START Data for analysis

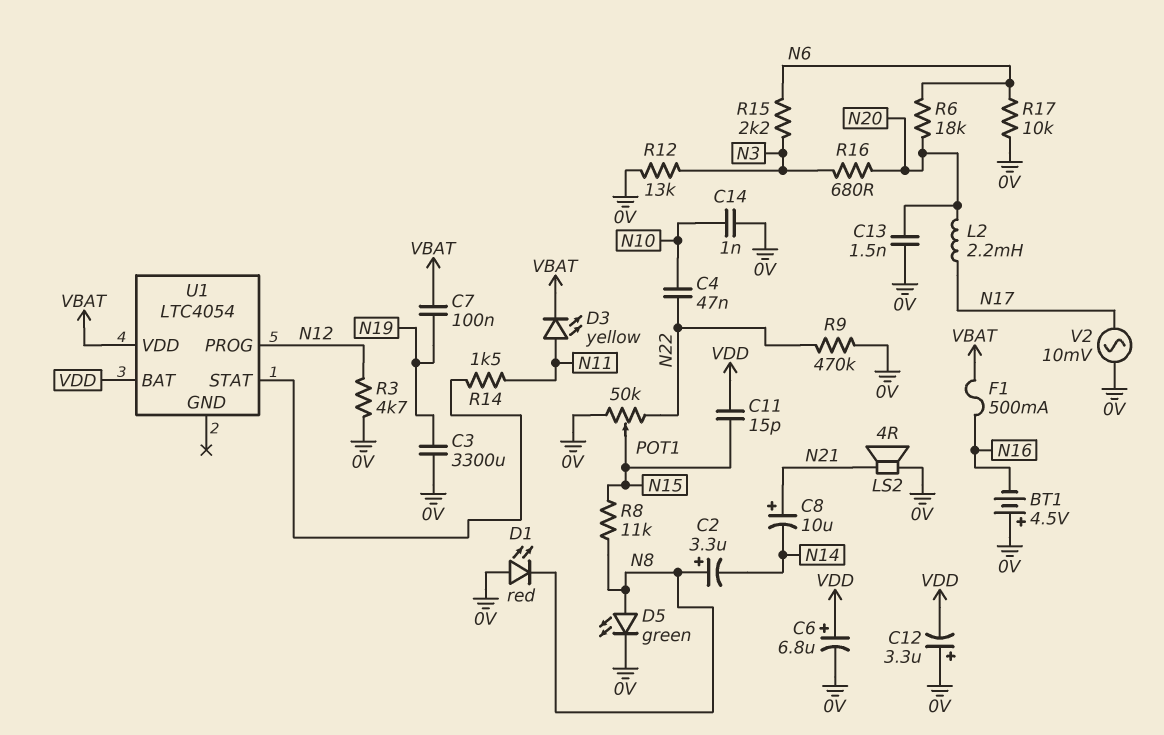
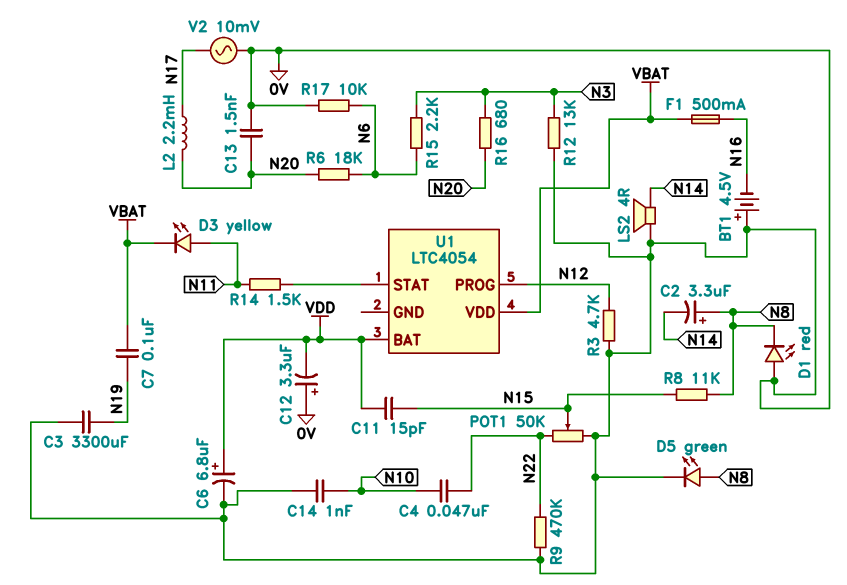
C8: 10uF (plus N21, minus N14) -> none
LS2: speaker 4R (0V, N21) -> speaker 4R (0V, N14)

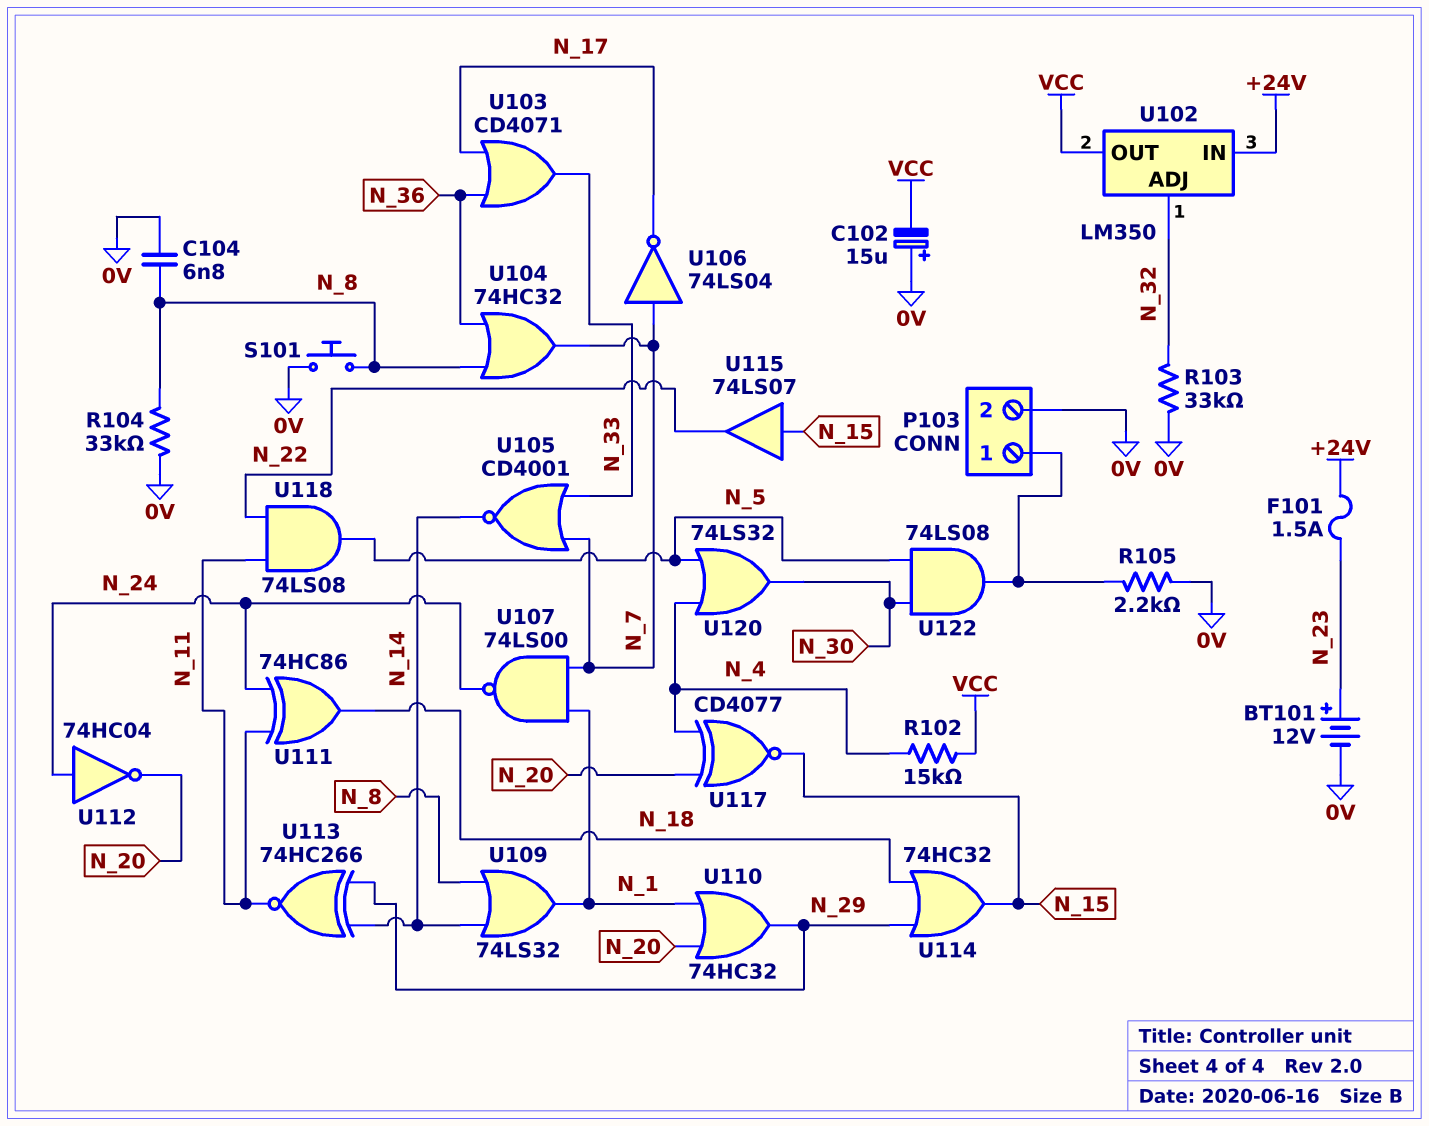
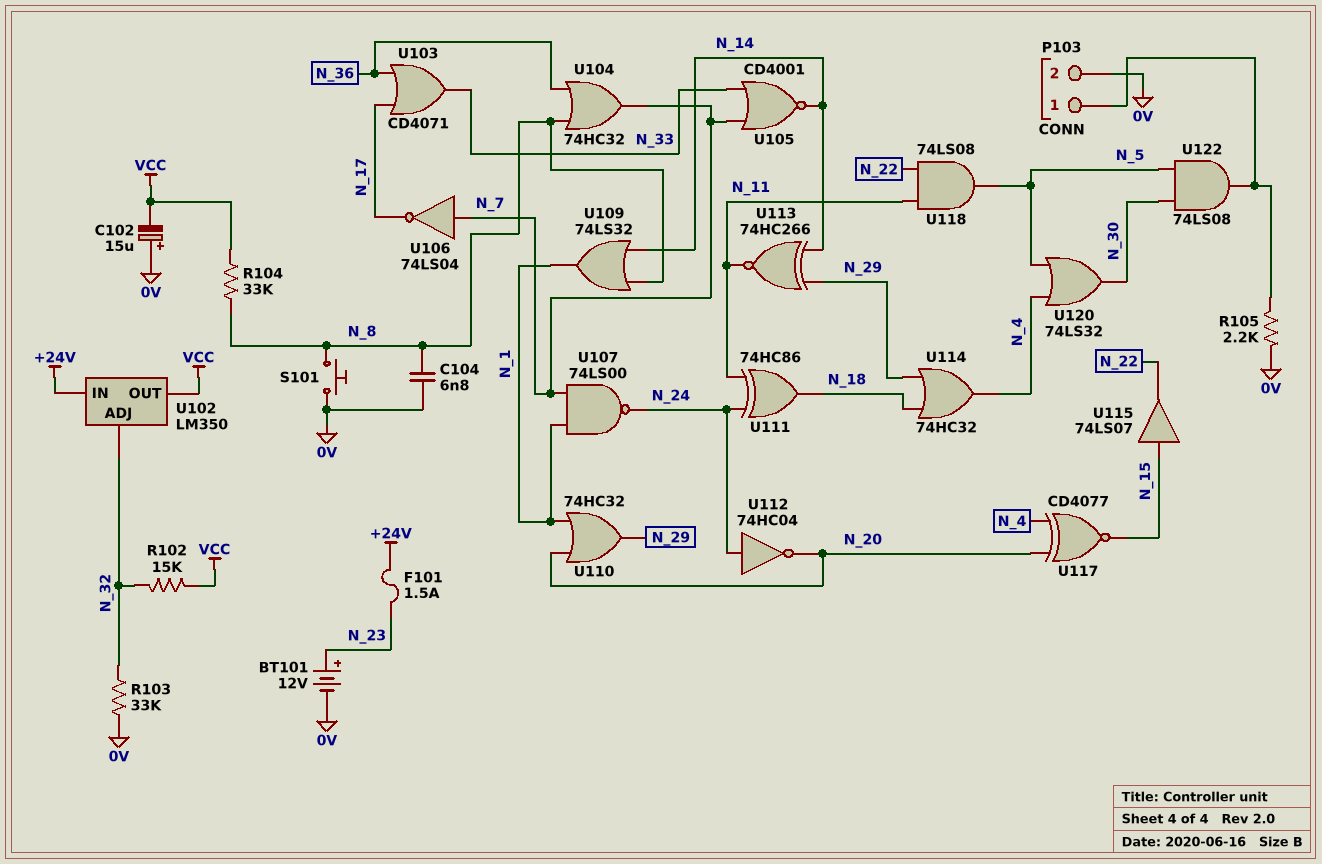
R102: 15k (N_4, VCC) -> 15k (N_32, VCC)
R104: 33k (0V, N_8) -> 33k (N_8, VCC)
U114: OR 74HC32 (in N_18, in N_29, out N_15) -> OR 74HC32 (in N_18, in N_29, out N_4)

END Data for analysis

* _Task statement_:
The line containing "LS2: speaker 4R" and every line after it, through the end of the data, are to be output exactly. Omit the pictures.

* _Expected answer_:
LS2: speaker 4R (0V, N21) -> speaker 4R (0V, N14)

R102: 15k (N_4, VCC) -> 15k (N_32, VCC)
R104: 33k (0V, N_8) -> 33k (N_8, VCC)
U114: OR 74HC32 (in N_18, in N_29, out N_15) -> OR 74HC32 (in N_18, in N_29, out N_4)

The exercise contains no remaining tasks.